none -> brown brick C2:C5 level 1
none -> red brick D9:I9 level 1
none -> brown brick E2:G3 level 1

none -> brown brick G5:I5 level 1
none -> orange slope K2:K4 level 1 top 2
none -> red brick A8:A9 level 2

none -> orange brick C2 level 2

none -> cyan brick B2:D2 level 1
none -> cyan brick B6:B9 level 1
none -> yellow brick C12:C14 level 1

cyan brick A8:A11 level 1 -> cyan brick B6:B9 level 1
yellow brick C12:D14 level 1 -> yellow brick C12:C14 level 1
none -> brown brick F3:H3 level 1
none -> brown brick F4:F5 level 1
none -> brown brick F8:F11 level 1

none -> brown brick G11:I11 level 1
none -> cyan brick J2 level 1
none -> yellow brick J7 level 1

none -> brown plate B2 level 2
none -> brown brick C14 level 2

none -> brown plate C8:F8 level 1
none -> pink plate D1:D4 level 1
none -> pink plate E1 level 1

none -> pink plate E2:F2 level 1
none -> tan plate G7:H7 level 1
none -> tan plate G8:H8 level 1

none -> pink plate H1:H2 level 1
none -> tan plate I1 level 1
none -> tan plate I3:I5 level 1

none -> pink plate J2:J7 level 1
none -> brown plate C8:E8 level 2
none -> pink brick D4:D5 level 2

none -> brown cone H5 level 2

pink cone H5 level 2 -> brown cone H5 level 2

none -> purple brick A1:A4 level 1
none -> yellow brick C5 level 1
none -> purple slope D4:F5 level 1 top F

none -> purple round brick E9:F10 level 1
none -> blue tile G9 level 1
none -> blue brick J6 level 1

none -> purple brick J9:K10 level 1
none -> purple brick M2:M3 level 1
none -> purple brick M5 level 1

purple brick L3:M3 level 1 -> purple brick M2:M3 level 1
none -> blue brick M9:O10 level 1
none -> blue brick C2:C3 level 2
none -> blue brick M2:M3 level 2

TASK – An exact repeat of the whole listing above is needed; write it out now.

RESPONSE AREA –
none -> brown brick C2:C5 level 1
none -> red brick D9:I9 level 1
none -> brown brick E2:G3 level 1

none -> brown brick G5:I5 level 1
none -> orange slope K2:K4 level 1 top 2
none -> red brick A8:A9 level 2

none -> orange brick C2 level 2

none -> cyan brick B2:D2 level 1
none -> cyan brick B6:B9 level 1
none -> yellow brick C12:C14 level 1

cyan brick A8:A11 level 1 -> cyan brick B6:B9 level 1
yellow brick C12:D14 level 1 -> yellow brick C12:C14 level 1
none -> brown brick F3:H3 level 1
none -> brown brick F4:F5 level 1
none -> brown brick F8:F11 level 1

none -> brown brick G11:I11 level 1
none -> cyan brick J2 level 1
none -> yellow brick J7 level 1

none -> brown plate B2 level 2
none -> brown brick C14 level 2

none -> brown plate C8:F8 level 1
none -> pink plate D1:D4 level 1
none -> pink plate E1 level 1

none -> pink plate E2:F2 level 1
none -> tan plate G7:H7 level 1
none -> tan plate G8:H8 level 1

none -> pink plate H1:H2 level 1
none -> tan plate I1 level 1
none -> tan plate I3:I5 level 1

none -> pink plate J2:J7 level 1
none -> brown plate C8:E8 level 2
none -> pink brick D4:D5 level 2

none -> brown cone H5 level 2

pink cone H5 level 2 -> brown cone H5 level 2

none -> purple brick A1:A4 level 1
none -> yellow brick C5 level 1
none -> purple slope D4:F5 level 1 top F

none -> purple round brick E9:F10 level 1
none -> blue tile G9 level 1
none -> blue brick J6 level 1

none -> purple brick J9:K10 level 1
none -> purple brick M2:M3 level 1
none -> purple brick M5 level 1

purple brick L3:M3 level 1 -> purple brick M2:M3 level 1
none -> blue brick M9:O10 level 1
none -> blue brick C2:C3 level 2
none -> blue brick M2:M3 level 2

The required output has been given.